Input material >>
···
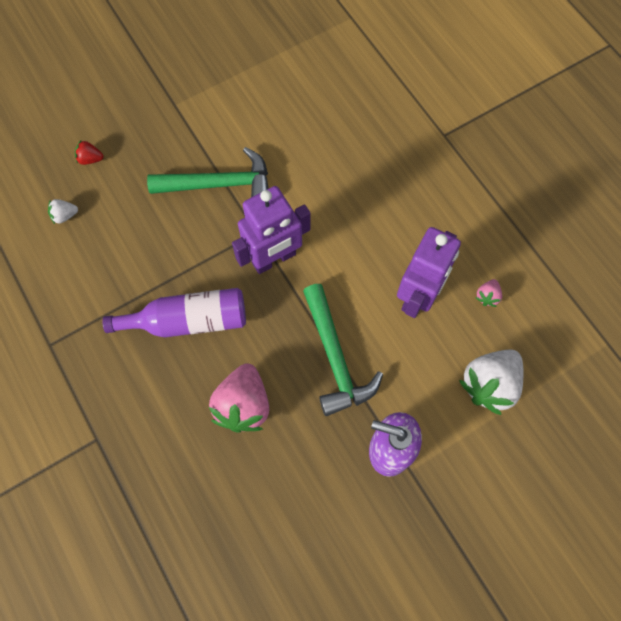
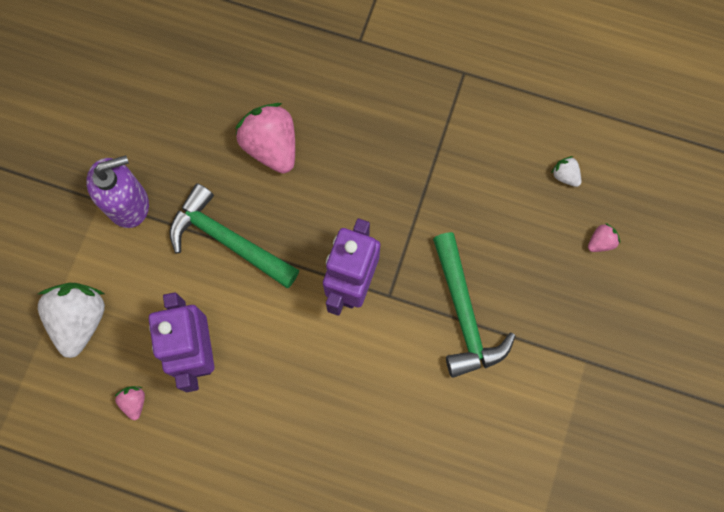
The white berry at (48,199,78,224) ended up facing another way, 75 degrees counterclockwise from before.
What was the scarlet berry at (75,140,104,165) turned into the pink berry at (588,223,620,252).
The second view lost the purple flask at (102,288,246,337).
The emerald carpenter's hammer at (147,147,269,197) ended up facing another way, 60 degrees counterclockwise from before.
···
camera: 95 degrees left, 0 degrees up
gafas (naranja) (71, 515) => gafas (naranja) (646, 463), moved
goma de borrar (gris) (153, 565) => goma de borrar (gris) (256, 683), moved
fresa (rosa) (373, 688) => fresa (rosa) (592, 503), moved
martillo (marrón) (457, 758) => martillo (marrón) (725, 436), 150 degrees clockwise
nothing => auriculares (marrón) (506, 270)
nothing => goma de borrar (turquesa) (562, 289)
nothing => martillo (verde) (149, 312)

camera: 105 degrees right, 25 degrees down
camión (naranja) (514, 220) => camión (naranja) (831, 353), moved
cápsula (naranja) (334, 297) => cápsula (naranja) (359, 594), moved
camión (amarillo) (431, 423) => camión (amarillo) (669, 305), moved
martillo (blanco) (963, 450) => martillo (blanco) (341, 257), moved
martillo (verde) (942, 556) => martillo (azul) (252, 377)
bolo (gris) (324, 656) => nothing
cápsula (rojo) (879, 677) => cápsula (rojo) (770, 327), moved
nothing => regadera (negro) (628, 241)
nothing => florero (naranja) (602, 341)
···
Exercise description >>
Search the entries for the string "goma" and collect each line that has it.

Exercise response >>
goma de borrar (gris) (153, 565) => goma de borrar (gris) (256, 683), moved
nothing => goma de borrar (turquesa) (562, 289)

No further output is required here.